- **WHAT IS NEEDED**: Omit the pictures, and output the rest of the entries exactly as written.
*** MATERIAL SHOWN Section Begins ***
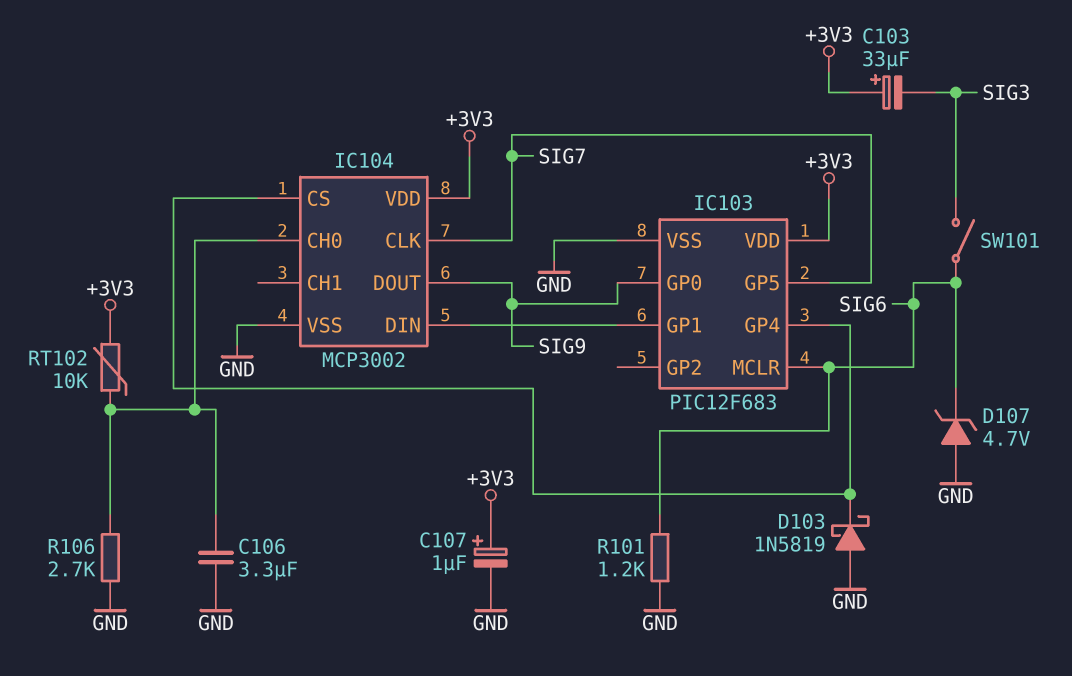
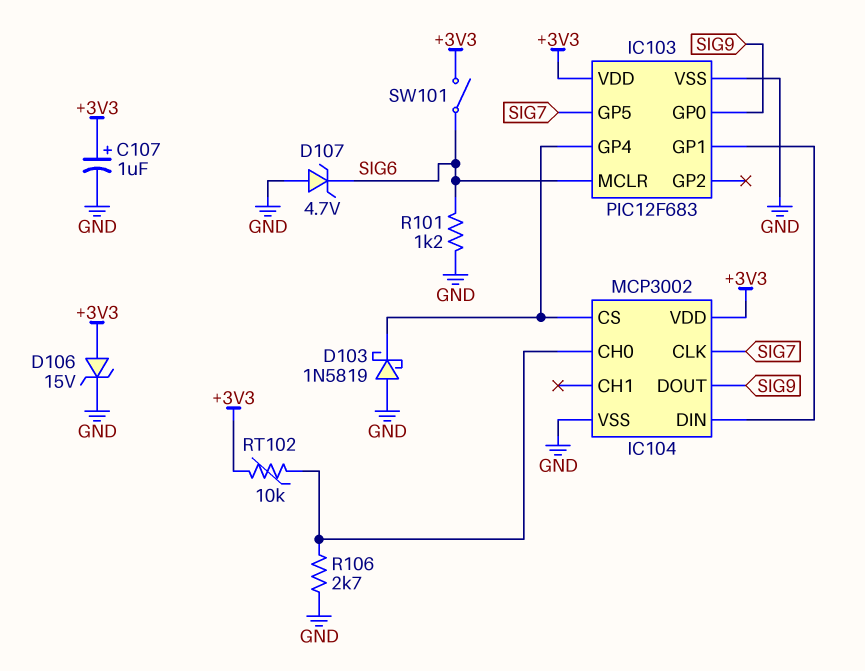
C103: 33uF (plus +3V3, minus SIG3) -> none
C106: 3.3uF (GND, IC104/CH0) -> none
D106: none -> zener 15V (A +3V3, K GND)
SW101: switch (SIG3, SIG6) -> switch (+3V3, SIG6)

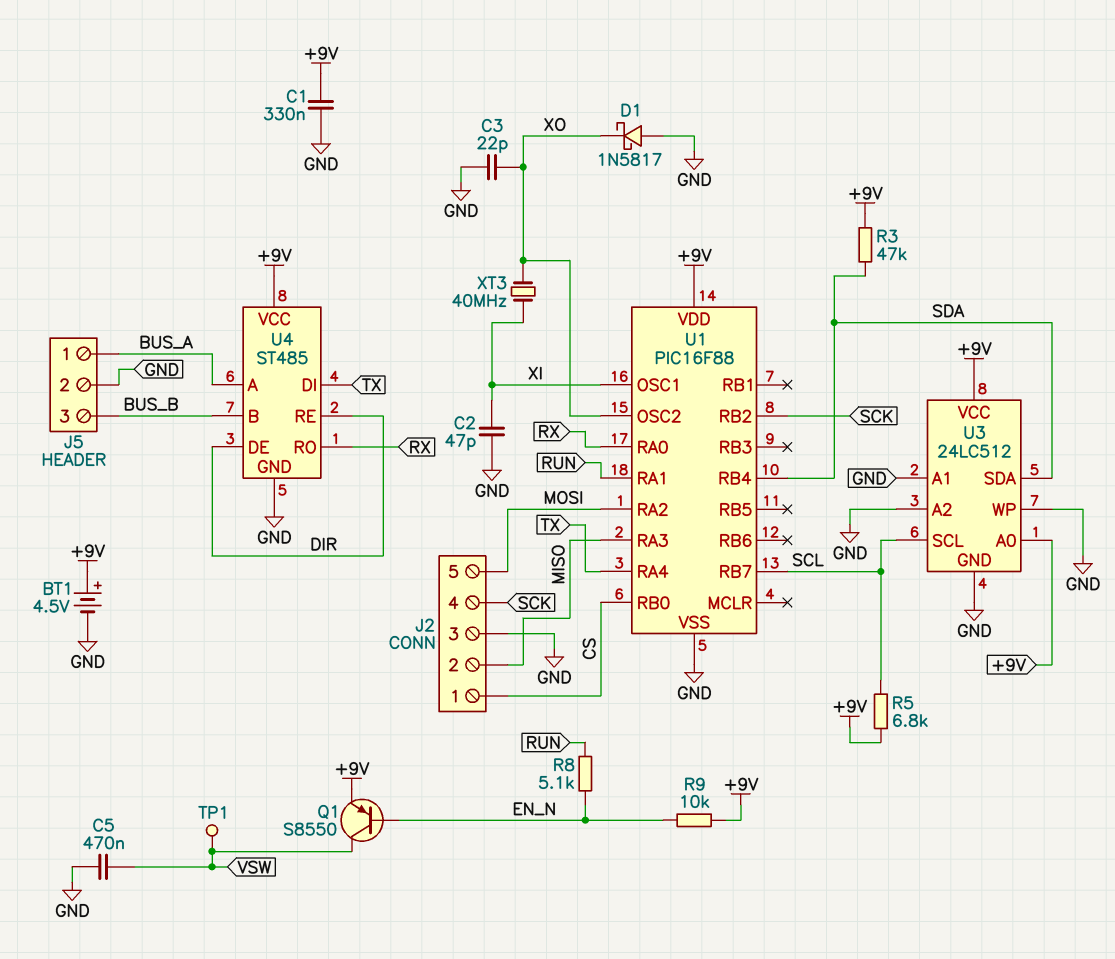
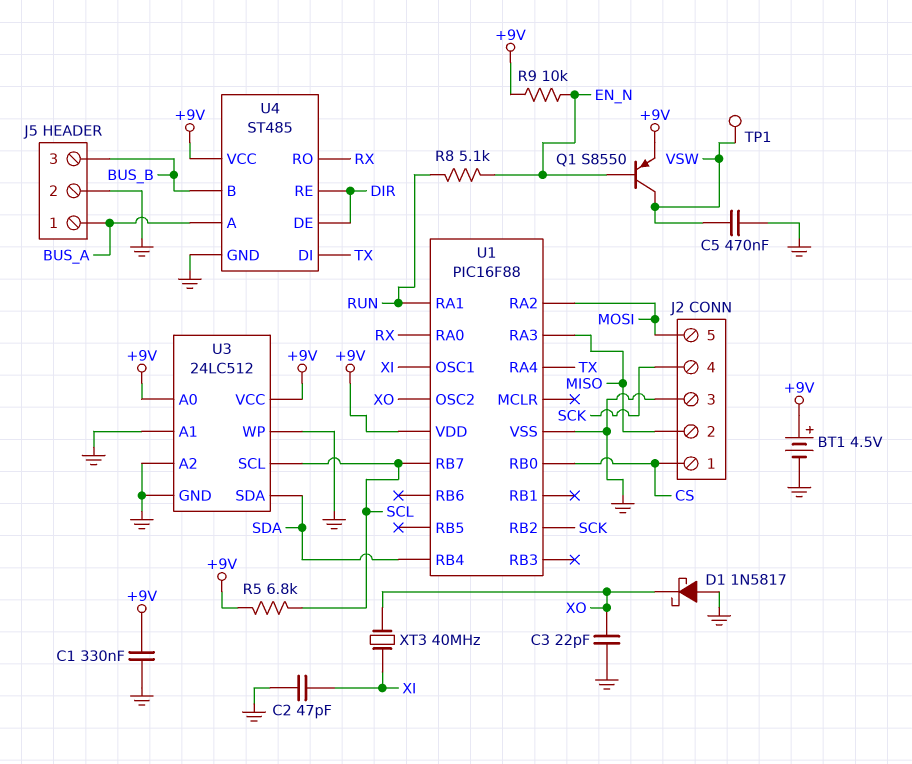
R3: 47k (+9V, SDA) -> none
*** MATERIAL SHOWN Section Ends ***
- **SOLUTION**:
C103: 33uF (plus +3V3, minus SIG3) -> none
C106: 3.3uF (GND, IC104/CH0) -> none
D106: none -> zener 15V (A +3V3, K GND)
SW101: switch (SIG3, SIG6) -> switch (+3V3, SIG6)

R3: 47k (+9V, SDA) -> none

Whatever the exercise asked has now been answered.